+++ MATERIAL FOR THIS EXERCISE

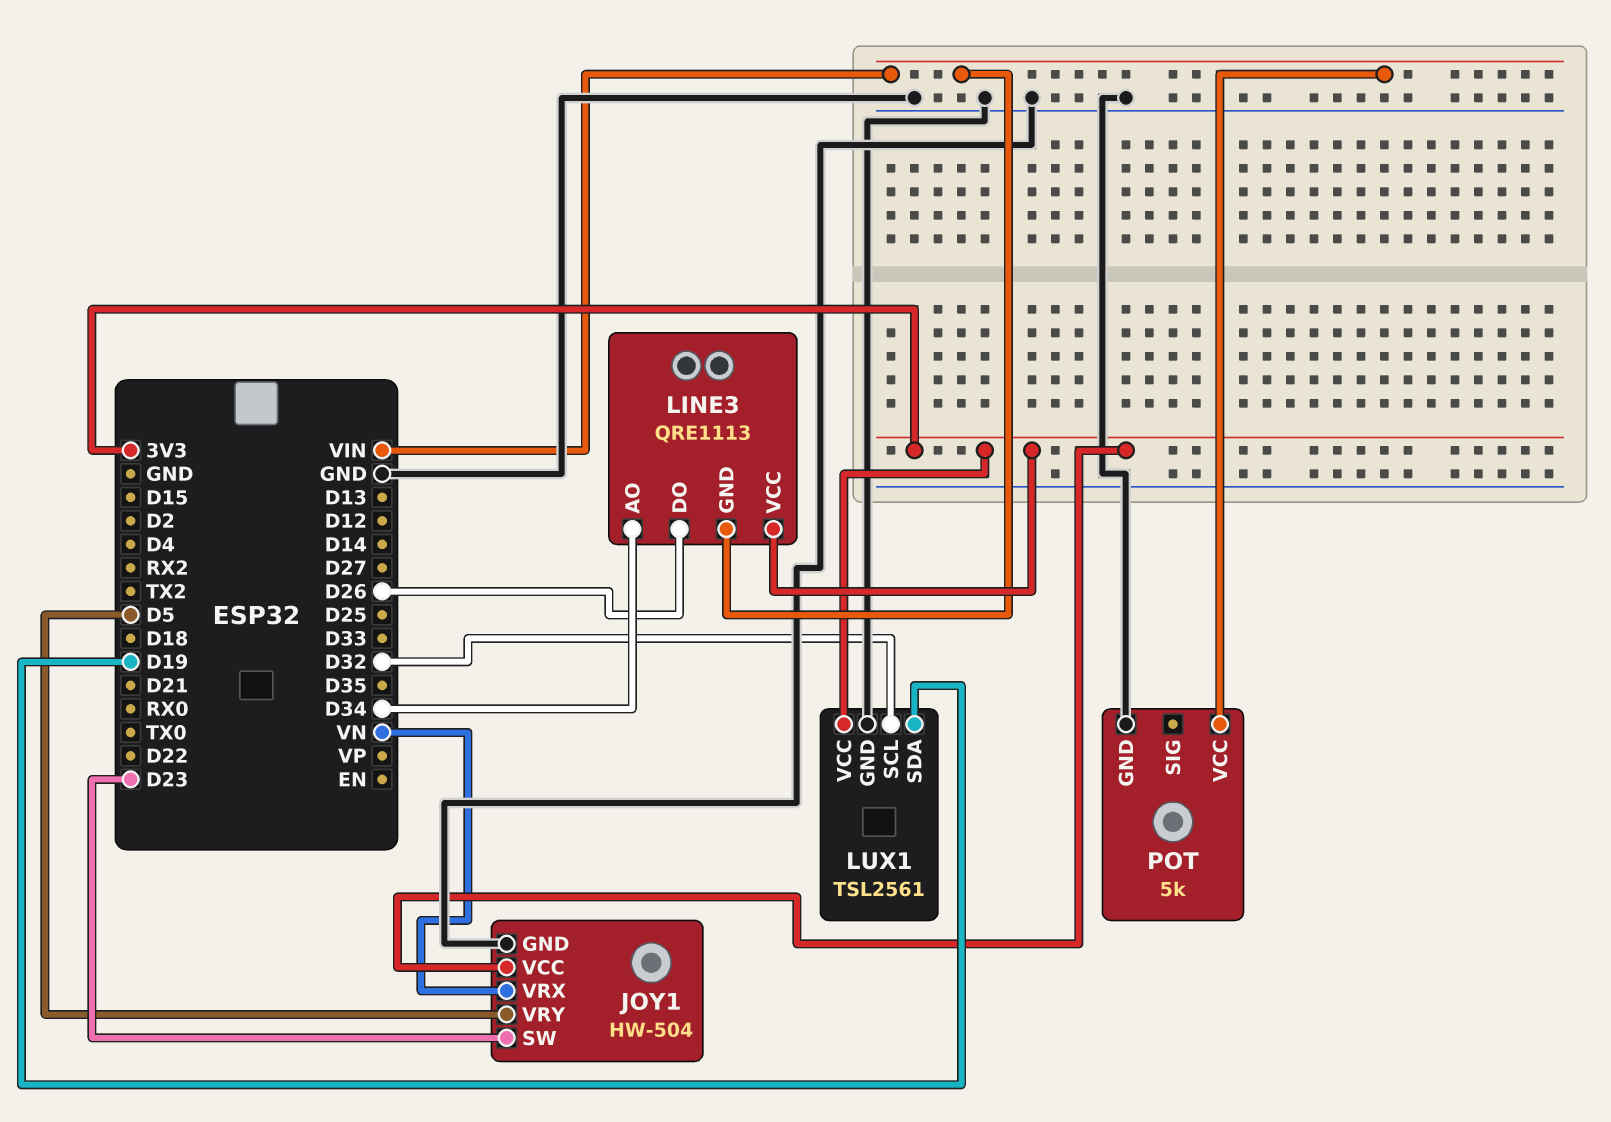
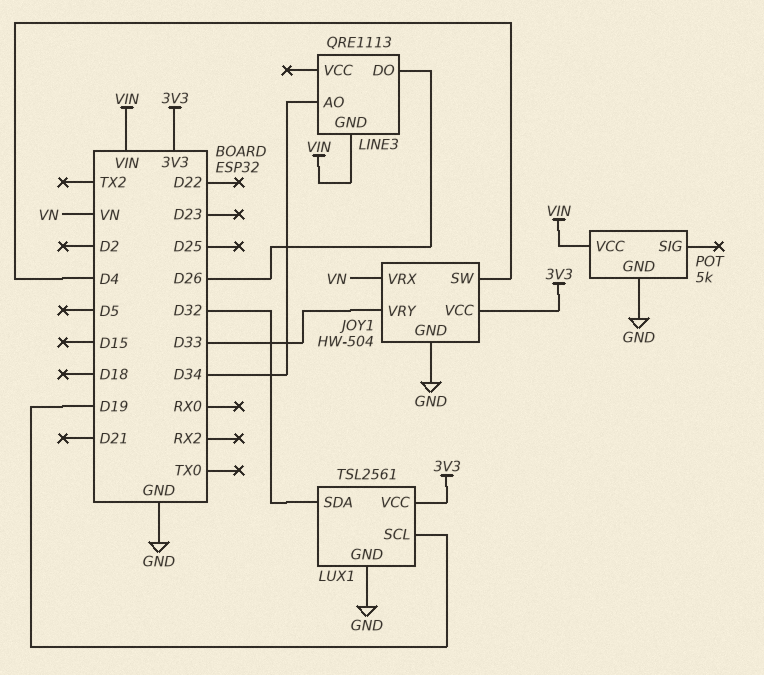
JOY1 pin SW: D23 -> D4
JOY1 pin VRY: D5 -> D33
LINE3 pin VCC: 3V3 -> none
LUX1 pin SCL: D32 -> D19
LUX1 pin SDA: D19 -> D32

++++++

## WORK TO COMPLETE
Set down each line from the line containing "LINE3 pin VCC: 3V3 -> none" through the final line of the data, exactly and with nothing added.

## TASK OUTPUT
LINE3 pin VCC: 3V3 -> none
LUX1 pin SCL: D32 -> D19
LUX1 pin SDA: D19 -> D32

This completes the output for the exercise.